(Work instruction) Pictures do not belong in the copy; retype the records below exactly.

Frame-by-frame shape edits
━━━

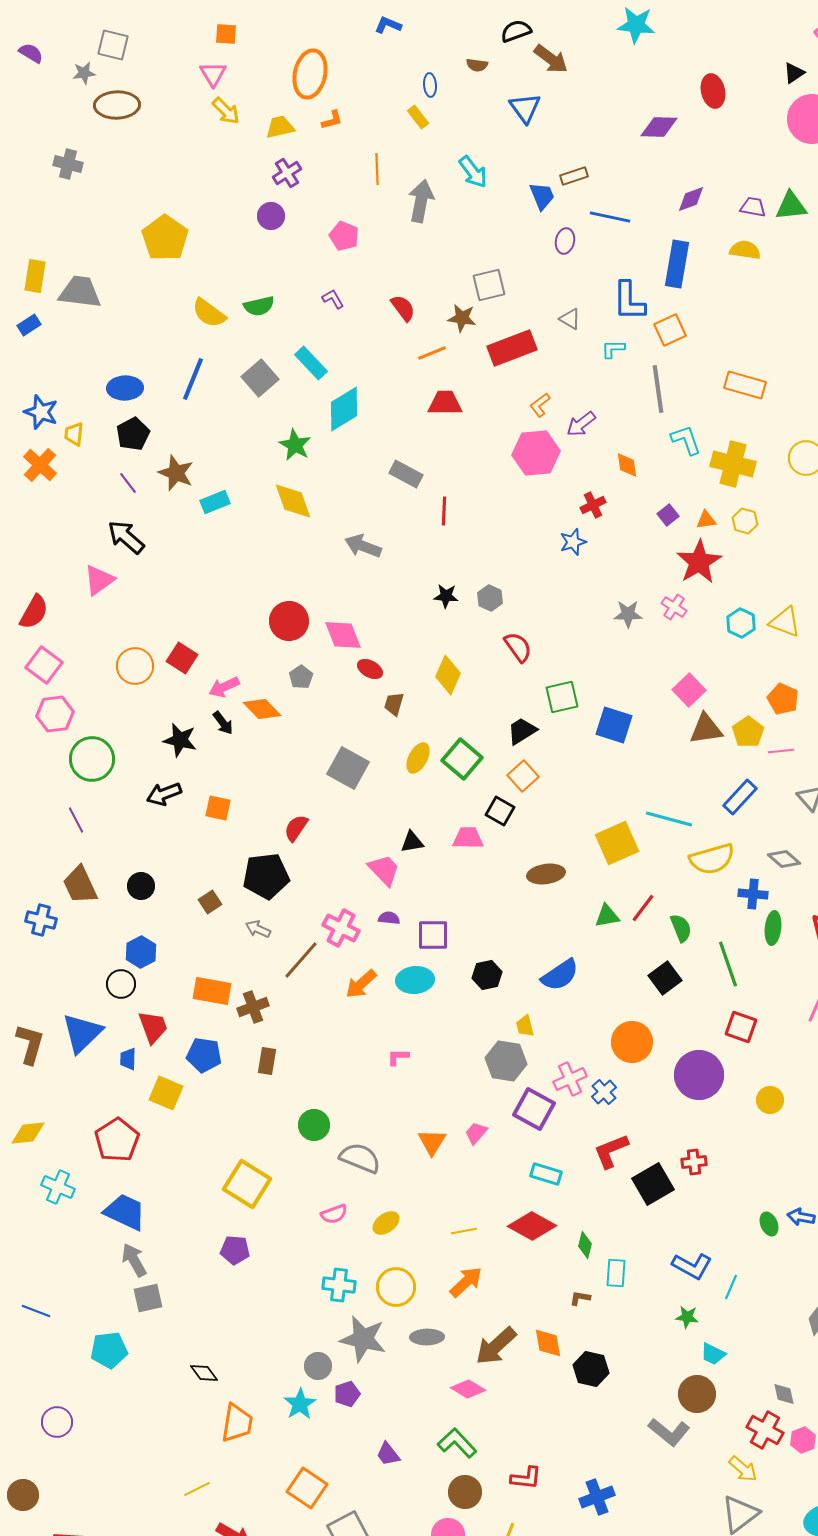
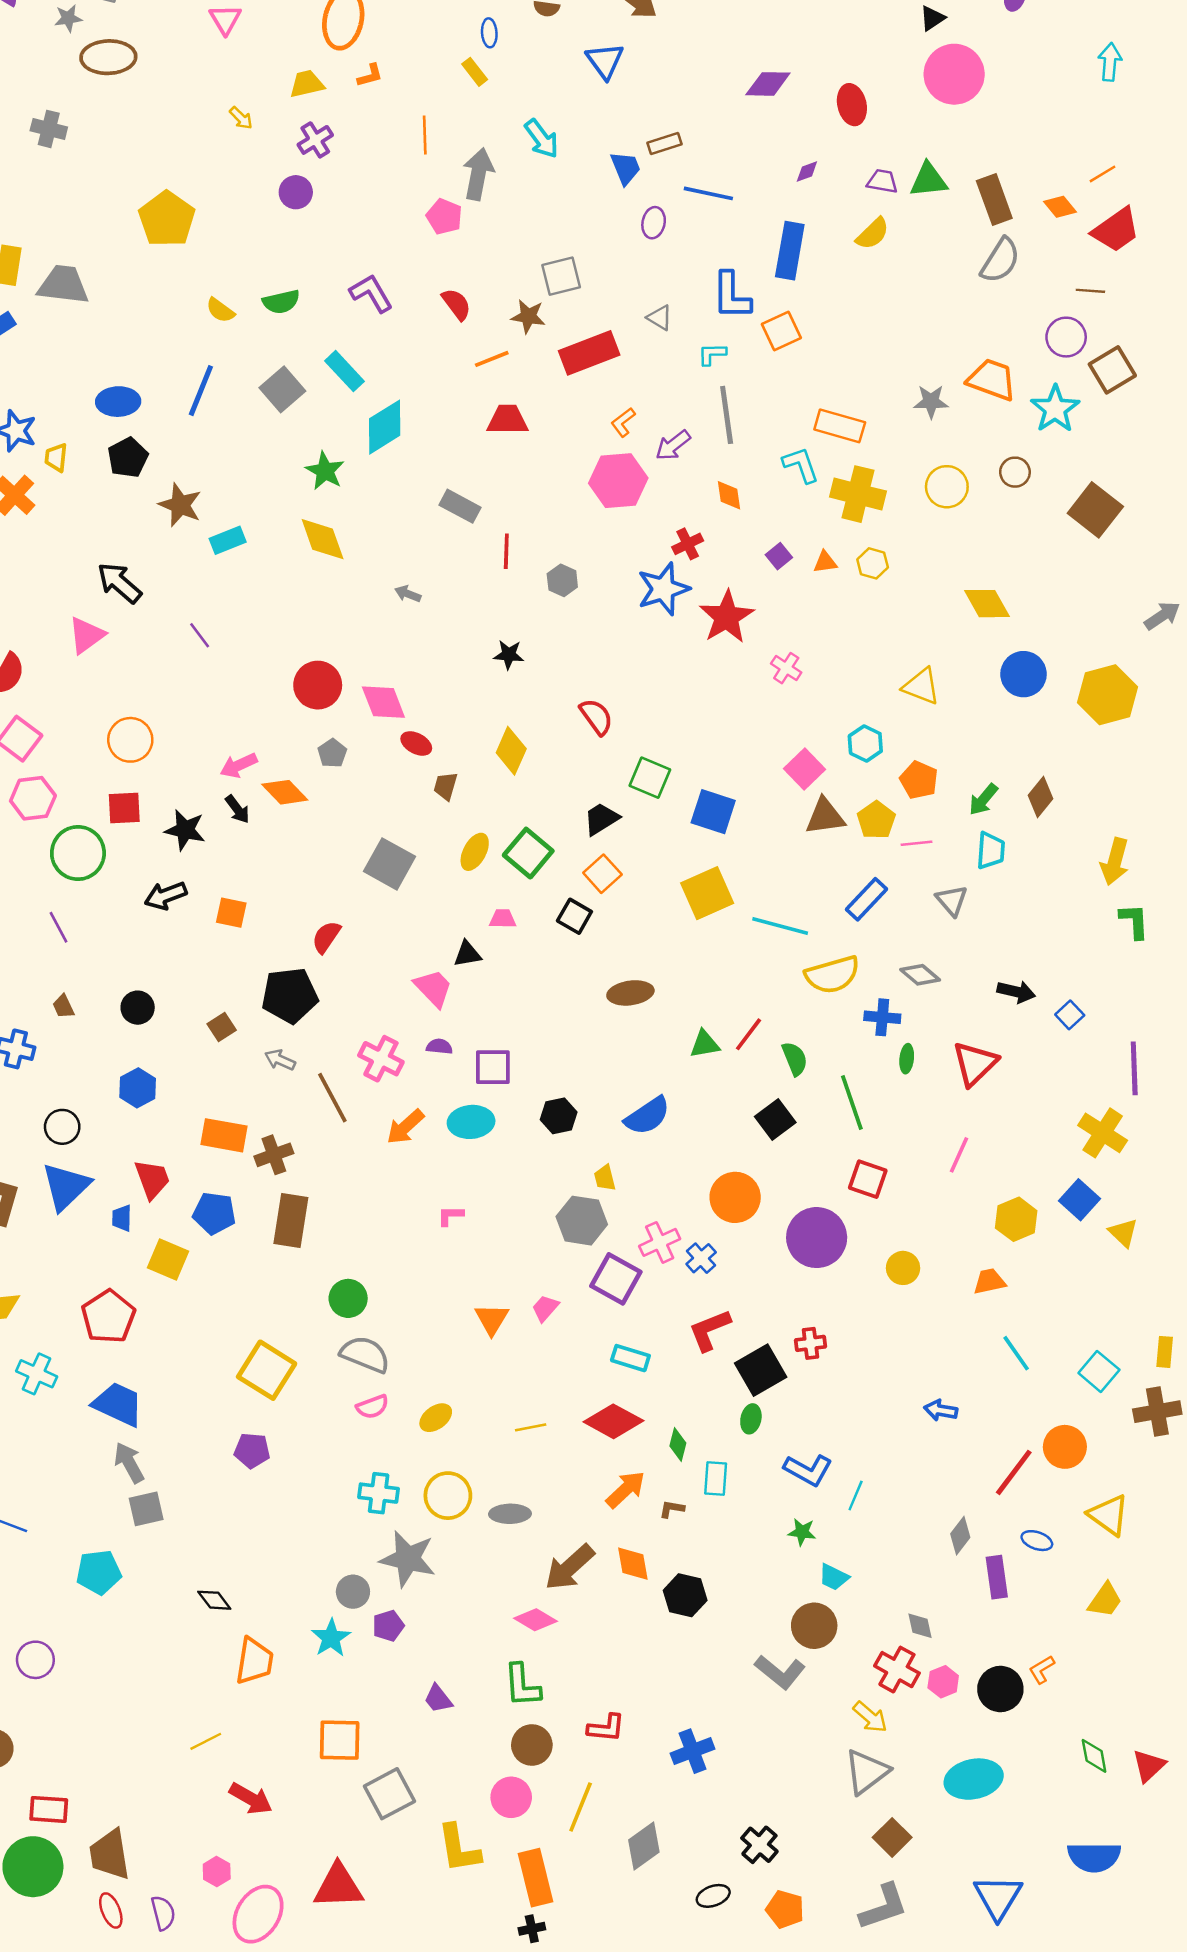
red ellipse: (713, 91) -> (852, 105), moved
yellow arrow: (226, 111) -> (241, 118), moved, size x0.7
purple diamond: (691, 199) -> (807, 172), size x0.7
pink pentagon: (344, 236) -> (444, 217), moved
yellow semicircle: (745, 250) -> (873, 234), turned 128
purple L-shape: (333, 299) -> (371, 293), size x1.6
yellow semicircle: (209, 313) -> (220, 310), size x0.7
orange rectangle: (745, 385) -> (840, 426), moved
gray line: (658, 389) -> (727, 415), moved
purple line: (128, 483) -> (200, 635), moved
blue star: (573, 542) -> (663, 589), size x1.6
gray arrow: (363, 546) -> (408, 594), size x0.6
red star: (699, 562) -> (727, 617), moved
gray hexagon: (490, 598) -> (562, 580), moved
gray star: (628, 614) -> (931, 402), moved
cyan hexagon: (741, 623) -> (865, 743), moved
red square: (182, 658) -> (124, 808), moved, turned -36
green square: (562, 697) -> (650, 778), turned 36
pink trapezoid: (468, 838) -> (503, 919), moved, size x0.7
yellow square: (617, 843) -> (707, 893), moved
brown trapezoid: (80, 885) -> (63, 1006), size x0.5
green ellipse: (773, 928) -> (907, 1059), size x0.7
brown line: (301, 960) -> (332, 1098), turned -69
black circle: (121, 984) -> (62, 1127), moved
brown rectangle: (267, 1061) -> (291, 1221), size x1.6
gray semicircle: (360, 1158) -> (365, 1354), moved
green ellipse: (769, 1224) -> (751, 1419), moved, turned 35
orange arrow: (466, 1282) -> (626, 1489), moved
gray ellipse: (427, 1337) -> (510, 1514), moved
green L-shape: (457, 1443) -> (522, 1685), turned -141
orange square: (307, 1488) -> (340, 1740), turned -33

━━━

(Result)
red ellipse: (713, 91) -> (852, 105), moved
yellow arrow: (226, 111) -> (241, 118), moved, size x0.7
purple diamond: (691, 199) -> (807, 172), size x0.7
pink pentagon: (344, 236) -> (444, 217), moved
yellow semicircle: (745, 250) -> (873, 234), turned 128
purple L-shape: (333, 299) -> (371, 293), size x1.6
yellow semicircle: (209, 313) -> (220, 310), size x0.7
orange rectangle: (745, 385) -> (840, 426), moved
gray line: (658, 389) -> (727, 415), moved
purple line: (128, 483) -> (200, 635), moved
blue star: (573, 542) -> (663, 589), size x1.6
gray arrow: (363, 546) -> (408, 594), size x0.6
red star: (699, 562) -> (727, 617), moved
gray hexagon: (490, 598) -> (562, 580), moved
gray star: (628, 614) -> (931, 402), moved
cyan hexagon: (741, 623) -> (865, 743), moved
red square: (182, 658) -> (124, 808), moved, turned -36
green square: (562, 697) -> (650, 778), turned 36
pink trapezoid: (468, 838) -> (503, 919), moved, size x0.7
yellow square: (617, 843) -> (707, 893), moved
brown trapezoid: (80, 885) -> (63, 1006), size x0.5
green ellipse: (773, 928) -> (907, 1059), size x0.7
brown line: (301, 960) -> (332, 1098), turned -69
black circle: (121, 984) -> (62, 1127), moved
brown rectangle: (267, 1061) -> (291, 1221), size x1.6
gray semicircle: (360, 1158) -> (365, 1354), moved
green ellipse: (769, 1224) -> (751, 1419), moved, turned 35
orange arrow: (466, 1282) -> (626, 1489), moved
gray ellipse: (427, 1337) -> (510, 1514), moved
green L-shape: (457, 1443) -> (522, 1685), turned -141
orange square: (307, 1488) -> (340, 1740), turned -33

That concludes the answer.